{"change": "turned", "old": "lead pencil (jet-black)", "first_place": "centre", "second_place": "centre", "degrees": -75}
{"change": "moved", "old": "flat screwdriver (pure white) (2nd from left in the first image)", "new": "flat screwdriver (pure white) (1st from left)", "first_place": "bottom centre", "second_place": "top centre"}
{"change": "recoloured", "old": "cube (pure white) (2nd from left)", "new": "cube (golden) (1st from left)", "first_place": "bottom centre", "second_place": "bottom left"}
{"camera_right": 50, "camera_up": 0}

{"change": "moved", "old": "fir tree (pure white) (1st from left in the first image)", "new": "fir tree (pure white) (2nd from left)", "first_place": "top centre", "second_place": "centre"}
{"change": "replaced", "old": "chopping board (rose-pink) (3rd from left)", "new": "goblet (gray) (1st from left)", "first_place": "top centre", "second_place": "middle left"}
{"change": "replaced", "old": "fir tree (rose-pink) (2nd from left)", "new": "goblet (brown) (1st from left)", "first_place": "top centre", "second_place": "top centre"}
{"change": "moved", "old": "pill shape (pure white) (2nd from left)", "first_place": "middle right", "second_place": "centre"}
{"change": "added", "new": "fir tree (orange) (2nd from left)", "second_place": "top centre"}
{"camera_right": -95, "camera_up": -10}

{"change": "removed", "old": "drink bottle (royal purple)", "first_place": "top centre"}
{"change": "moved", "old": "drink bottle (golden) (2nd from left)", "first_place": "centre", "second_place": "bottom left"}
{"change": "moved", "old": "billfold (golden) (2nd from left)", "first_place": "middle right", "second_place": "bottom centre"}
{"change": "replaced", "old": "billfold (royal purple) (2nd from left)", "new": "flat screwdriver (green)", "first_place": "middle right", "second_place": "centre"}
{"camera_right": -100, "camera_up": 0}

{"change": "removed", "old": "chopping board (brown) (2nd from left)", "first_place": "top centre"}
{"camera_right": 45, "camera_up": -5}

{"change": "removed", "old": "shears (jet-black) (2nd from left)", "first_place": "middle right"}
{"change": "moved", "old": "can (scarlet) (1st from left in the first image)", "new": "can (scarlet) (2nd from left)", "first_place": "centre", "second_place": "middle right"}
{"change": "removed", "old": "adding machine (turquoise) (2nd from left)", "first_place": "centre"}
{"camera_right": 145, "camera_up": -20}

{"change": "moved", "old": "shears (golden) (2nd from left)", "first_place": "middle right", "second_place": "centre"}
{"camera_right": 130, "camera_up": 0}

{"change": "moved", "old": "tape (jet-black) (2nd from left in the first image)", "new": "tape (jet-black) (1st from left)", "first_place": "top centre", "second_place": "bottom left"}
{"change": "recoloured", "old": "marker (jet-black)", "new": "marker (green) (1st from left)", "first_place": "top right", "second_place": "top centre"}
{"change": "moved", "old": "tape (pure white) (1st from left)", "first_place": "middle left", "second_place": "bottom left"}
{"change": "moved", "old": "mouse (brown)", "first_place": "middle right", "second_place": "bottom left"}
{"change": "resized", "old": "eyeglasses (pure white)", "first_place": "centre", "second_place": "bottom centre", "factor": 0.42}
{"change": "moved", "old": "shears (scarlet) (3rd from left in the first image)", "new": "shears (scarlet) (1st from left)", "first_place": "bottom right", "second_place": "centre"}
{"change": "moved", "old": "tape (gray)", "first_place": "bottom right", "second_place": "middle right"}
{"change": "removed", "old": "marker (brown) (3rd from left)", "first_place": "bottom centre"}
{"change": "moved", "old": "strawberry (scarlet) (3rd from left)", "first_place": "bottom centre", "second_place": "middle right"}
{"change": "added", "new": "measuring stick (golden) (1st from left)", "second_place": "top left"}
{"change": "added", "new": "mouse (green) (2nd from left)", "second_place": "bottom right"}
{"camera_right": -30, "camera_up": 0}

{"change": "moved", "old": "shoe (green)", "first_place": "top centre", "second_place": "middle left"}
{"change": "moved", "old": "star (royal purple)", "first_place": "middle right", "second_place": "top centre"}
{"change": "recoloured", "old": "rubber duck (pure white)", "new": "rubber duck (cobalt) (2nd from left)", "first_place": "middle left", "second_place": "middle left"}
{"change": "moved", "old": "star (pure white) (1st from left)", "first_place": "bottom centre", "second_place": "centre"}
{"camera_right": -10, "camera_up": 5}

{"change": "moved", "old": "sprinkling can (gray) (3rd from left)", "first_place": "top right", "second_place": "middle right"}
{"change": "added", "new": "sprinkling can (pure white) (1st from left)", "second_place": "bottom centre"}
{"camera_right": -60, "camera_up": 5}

Problem requirements |
The response must consist solely of the lines from the first line of the entries through the line containing "screwdriver (pure white) (2nd", repeated exactly.

Result below |
{"change": "turned", "old": "lead pencil (jet-black)", "first_place": "centre", "second_place": "centre", "degrees": -75}
{"change": "moved", "old": "flat screwdriver (pure white) (2nd from left in the first image)", "new": "flat screwdriver (pure white) (1st from left)", "first_place": "bottom centre", "second_place": "top centre"}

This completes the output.